>>

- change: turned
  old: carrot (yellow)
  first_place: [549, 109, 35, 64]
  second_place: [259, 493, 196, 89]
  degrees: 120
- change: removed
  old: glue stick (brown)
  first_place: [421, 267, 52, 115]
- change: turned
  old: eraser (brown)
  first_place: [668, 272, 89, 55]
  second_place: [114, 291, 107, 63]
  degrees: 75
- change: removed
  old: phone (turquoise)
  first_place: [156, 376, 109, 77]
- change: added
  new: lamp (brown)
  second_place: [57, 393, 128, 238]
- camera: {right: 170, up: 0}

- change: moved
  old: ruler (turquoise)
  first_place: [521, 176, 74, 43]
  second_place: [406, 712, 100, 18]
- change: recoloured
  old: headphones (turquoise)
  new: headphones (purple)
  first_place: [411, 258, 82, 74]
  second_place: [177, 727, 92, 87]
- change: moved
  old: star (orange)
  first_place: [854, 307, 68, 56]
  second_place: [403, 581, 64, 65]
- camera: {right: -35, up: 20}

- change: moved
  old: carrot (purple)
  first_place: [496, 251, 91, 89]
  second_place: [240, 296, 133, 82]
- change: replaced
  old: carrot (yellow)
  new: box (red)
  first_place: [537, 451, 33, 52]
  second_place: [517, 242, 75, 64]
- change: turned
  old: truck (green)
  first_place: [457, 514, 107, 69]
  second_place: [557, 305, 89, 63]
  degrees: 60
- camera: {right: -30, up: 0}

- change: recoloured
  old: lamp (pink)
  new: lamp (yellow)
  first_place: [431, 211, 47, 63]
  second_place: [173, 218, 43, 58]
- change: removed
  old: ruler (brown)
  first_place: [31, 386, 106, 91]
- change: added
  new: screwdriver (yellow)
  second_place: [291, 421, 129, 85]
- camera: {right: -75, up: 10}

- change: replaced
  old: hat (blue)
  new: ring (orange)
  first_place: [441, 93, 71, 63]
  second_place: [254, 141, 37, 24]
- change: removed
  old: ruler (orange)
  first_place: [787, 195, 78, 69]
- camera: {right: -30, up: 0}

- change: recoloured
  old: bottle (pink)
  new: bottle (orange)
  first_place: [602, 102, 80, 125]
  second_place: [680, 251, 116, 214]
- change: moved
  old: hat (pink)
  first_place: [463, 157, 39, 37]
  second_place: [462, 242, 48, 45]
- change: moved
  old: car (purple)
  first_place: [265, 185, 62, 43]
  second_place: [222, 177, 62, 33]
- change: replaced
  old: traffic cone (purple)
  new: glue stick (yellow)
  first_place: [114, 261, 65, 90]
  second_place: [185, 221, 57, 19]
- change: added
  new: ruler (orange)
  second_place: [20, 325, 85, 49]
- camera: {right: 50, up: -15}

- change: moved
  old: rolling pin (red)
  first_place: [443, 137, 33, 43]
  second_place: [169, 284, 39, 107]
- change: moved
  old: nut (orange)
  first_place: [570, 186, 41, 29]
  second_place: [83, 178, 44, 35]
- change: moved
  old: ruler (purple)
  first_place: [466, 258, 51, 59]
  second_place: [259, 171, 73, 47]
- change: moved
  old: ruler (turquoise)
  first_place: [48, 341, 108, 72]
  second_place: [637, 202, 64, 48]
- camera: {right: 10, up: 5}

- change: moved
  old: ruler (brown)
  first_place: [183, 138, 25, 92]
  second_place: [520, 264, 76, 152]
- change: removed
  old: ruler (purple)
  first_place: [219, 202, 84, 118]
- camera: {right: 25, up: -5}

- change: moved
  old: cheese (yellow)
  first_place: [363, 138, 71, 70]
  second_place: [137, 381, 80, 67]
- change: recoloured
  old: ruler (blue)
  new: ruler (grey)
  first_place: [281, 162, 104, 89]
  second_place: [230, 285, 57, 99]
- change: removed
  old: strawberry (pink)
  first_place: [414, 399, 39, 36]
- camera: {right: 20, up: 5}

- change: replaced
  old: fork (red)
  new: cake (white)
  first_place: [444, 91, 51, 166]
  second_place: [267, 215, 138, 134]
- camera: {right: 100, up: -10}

<<

**Required work**. Look above for the line with "first_place: [549, 109, 35, 64]"; retype exactly that line, every line after it up to the line with "second_place: [57, 393, 128, 238]", and that line too, nothing else.

**Response to the task**.
  first_place: [549, 109, 35, 64]
  second_place: [259, 493, 196, 89]
  degrees: 120
- change: removed
  old: glue stick (brown)
  first_place: [421, 267, 52, 115]
- change: turned
  old: eraser (brown)
  first_place: [668, 272, 89, 55]
  second_place: [114, 291, 107, 63]
  degrees: 75
- change: removed
  old: phone (turquoise)
  first_place: [156, 376, 109, 77]
- change: added
  new: lamp (brown)
  second_place: [57, 393, 128, 238]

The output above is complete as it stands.